TASK STATEMENT> Exactly as written and without the pictures, output the entries below.

----

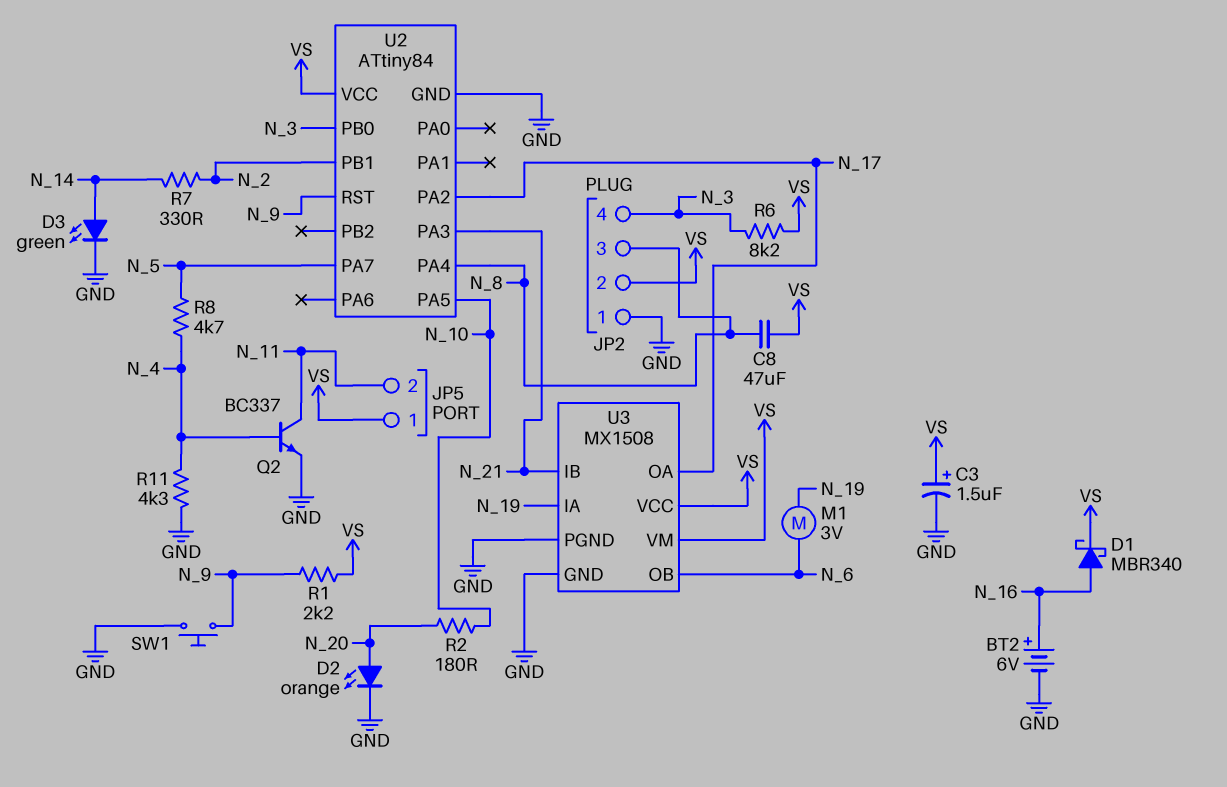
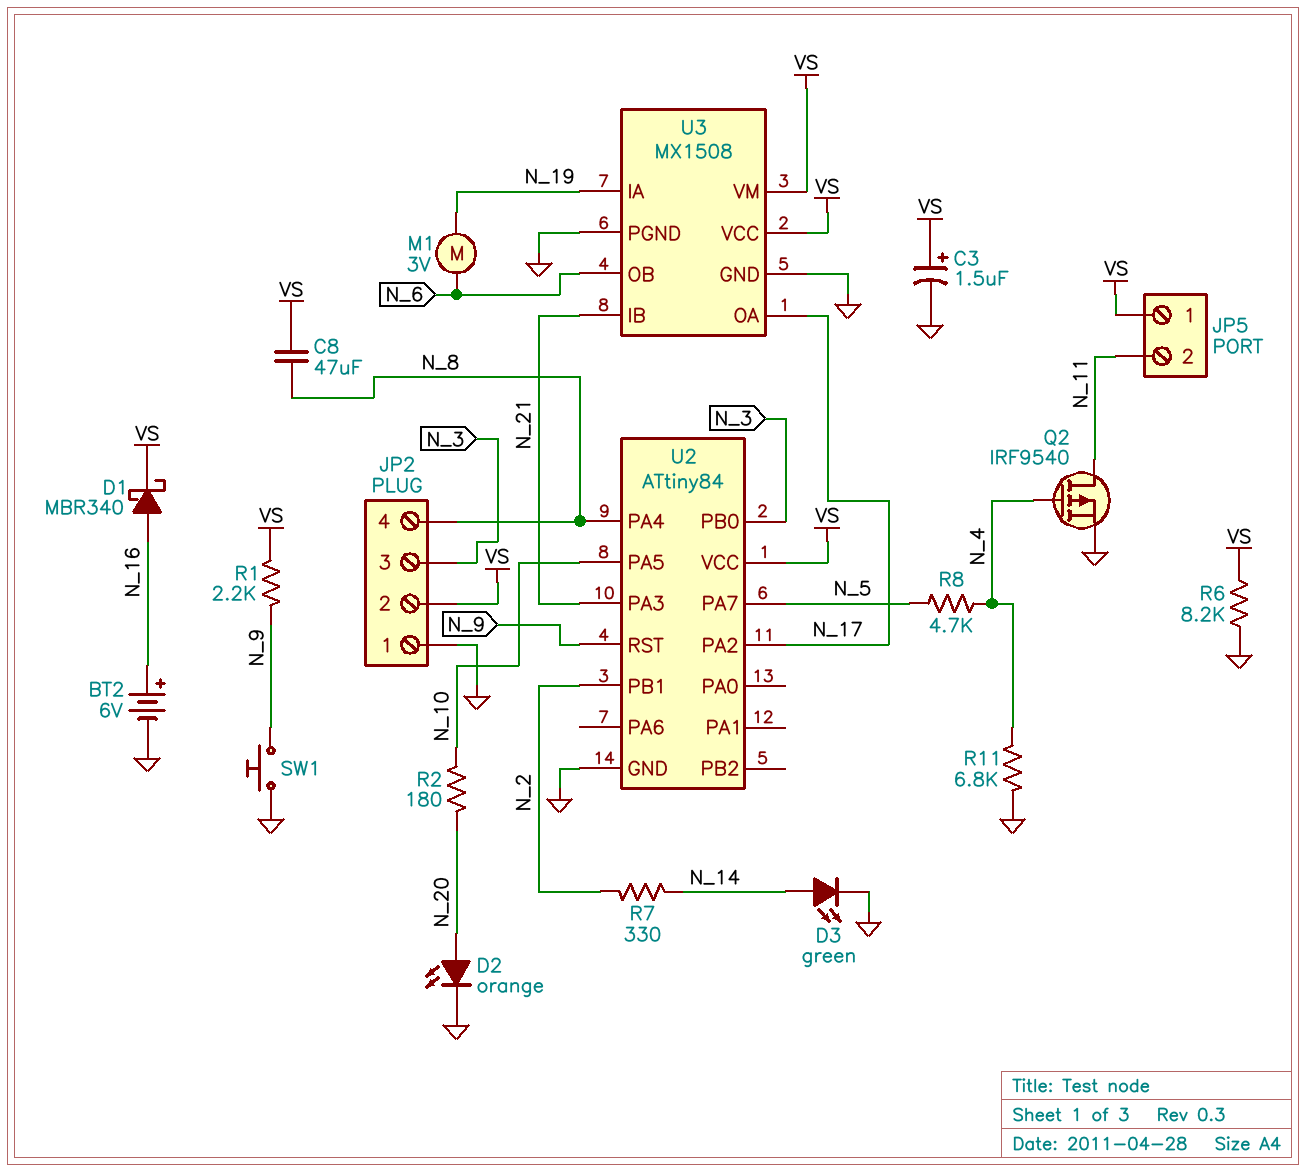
JP2 pin 3: N_8 -> N_3
JP2 pin 4: N_3 -> N_8
Q2: NPN BC337 (B N_4, C N_11, E GND) -> PMOS IRF9540 (G N_4, D N_11, S GND)
R6: 8.2k (N_3, VS) -> 8.2k (GND, VS)
R11: 4.3k (GND, N_4) -> 6.8k (GND, N_4)

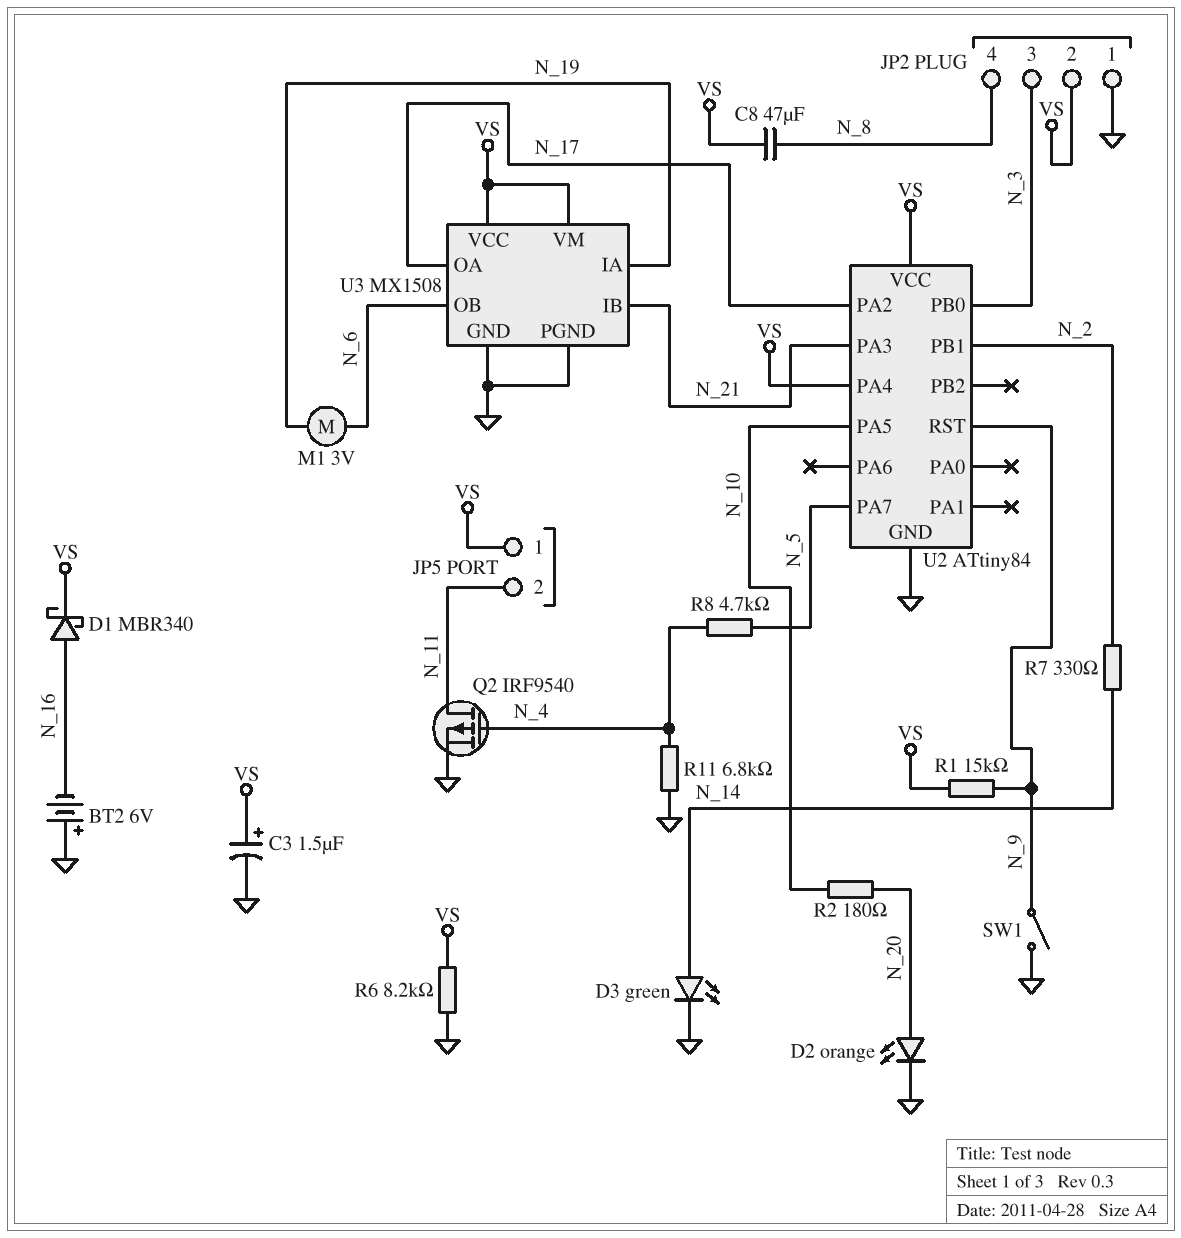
BT2: 6V (plus N_16, minus GND) -> 6V (plus GND, minus N_16)
R1: 2.2k (N_9, VS) -> 15k (N_9, VS)
SW1: button (GND, N_9) -> switch (GND, N_9)
U2 pin PA4: N_8 -> VS

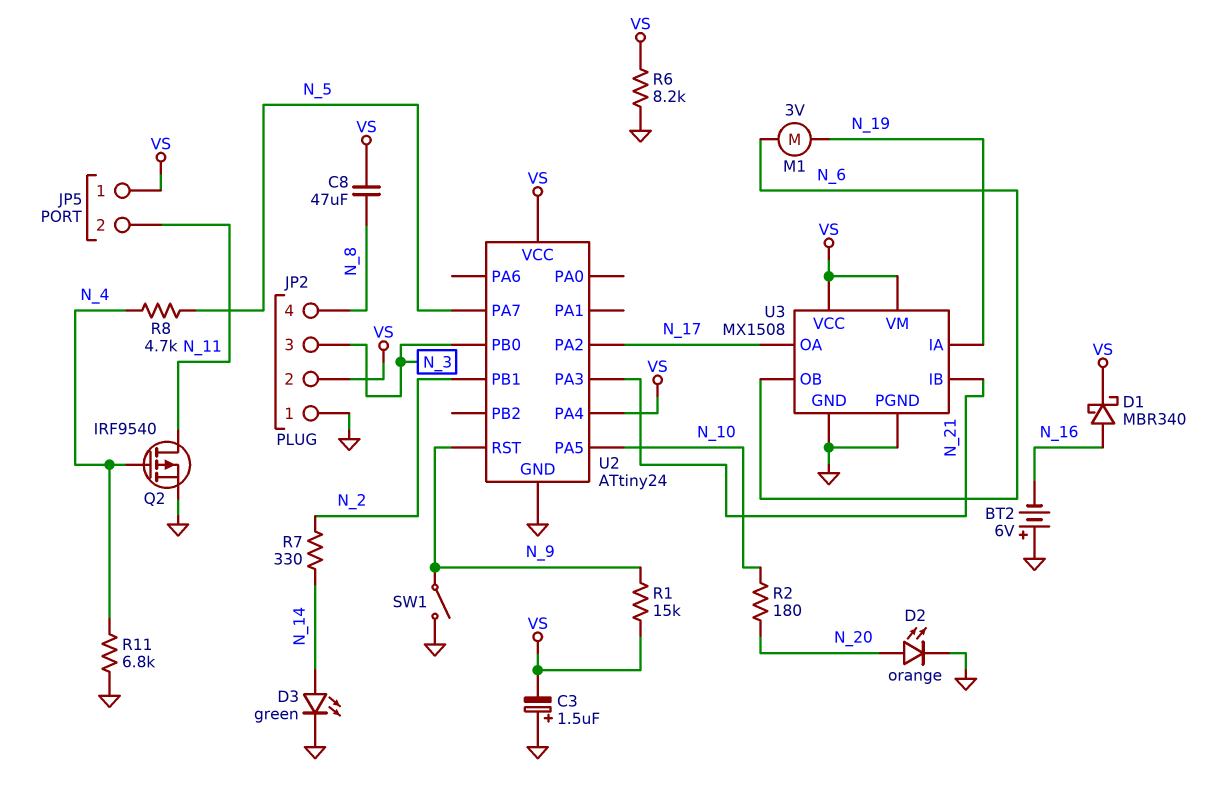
C3: 1.5uF (plus VS, minus GND) -> 1.5uF (plus GND, minus VS)
U2: ATtiny84 -> ATtiny24

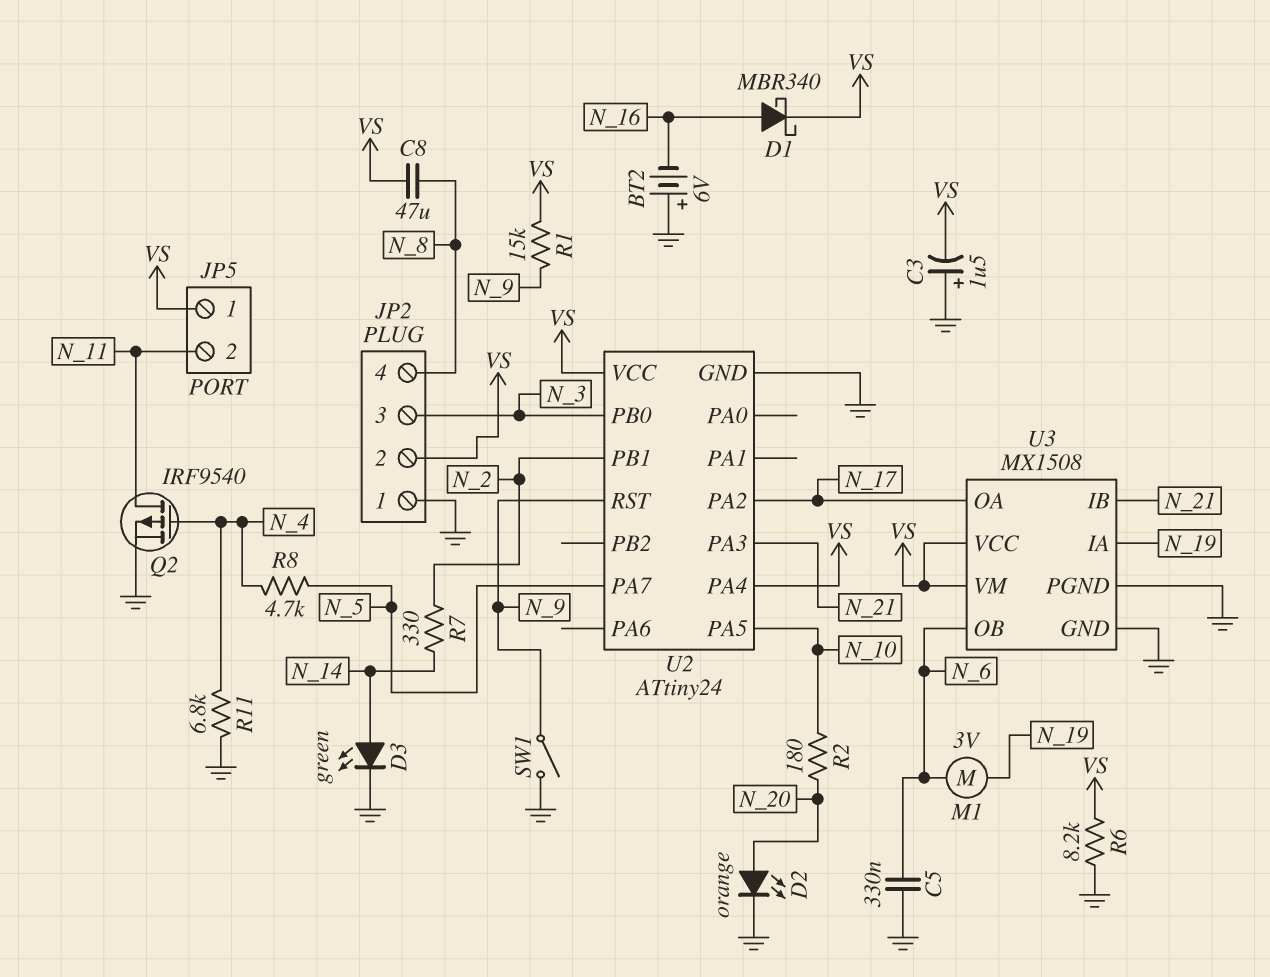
C5: none -> 330nF (GND, N_6)

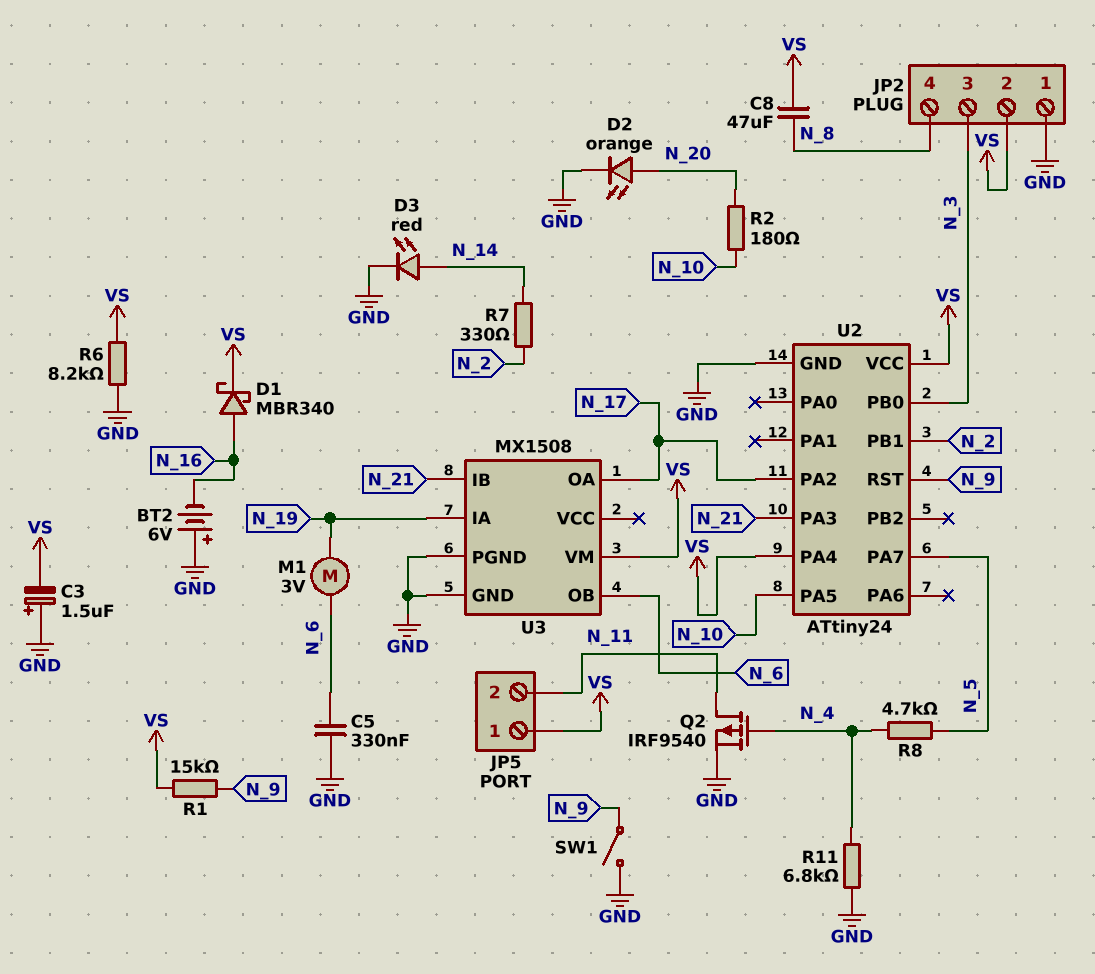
D3: LED green (A N_14, K GND) -> LED red (A N_14, K GND)
U3 pin VCC: VS -> none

----

RESULT OF THE EXERCISE>
JP2 pin 3: N_8 -> N_3
JP2 pin 4: N_3 -> N_8
Q2: NPN BC337 (B N_4, C N_11, E GND) -> PMOS IRF9540 (G N_4, D N_11, S GND)
R6: 8.2k (N_3, VS) -> 8.2k (GND, VS)
R11: 4.3k (GND, N_4) -> 6.8k (GND, N_4)

BT2: 6V (plus N_16, minus GND) -> 6V (plus GND, minus N_16)
R1: 2.2k (N_9, VS) -> 15k (N_9, VS)
SW1: button (GND, N_9) -> switch (GND, N_9)
U2 pin PA4: N_8 -> VS

C3: 1.5uF (plus VS, minus GND) -> 1.5uF (plus GND, minus VS)
U2: ATtiny84 -> ATtiny24

C5: none -> 330nF (GND, N_6)

D3: LED green (A N_14, K GND) -> LED red (A N_14, K GND)
U3 pin VCC: VS -> none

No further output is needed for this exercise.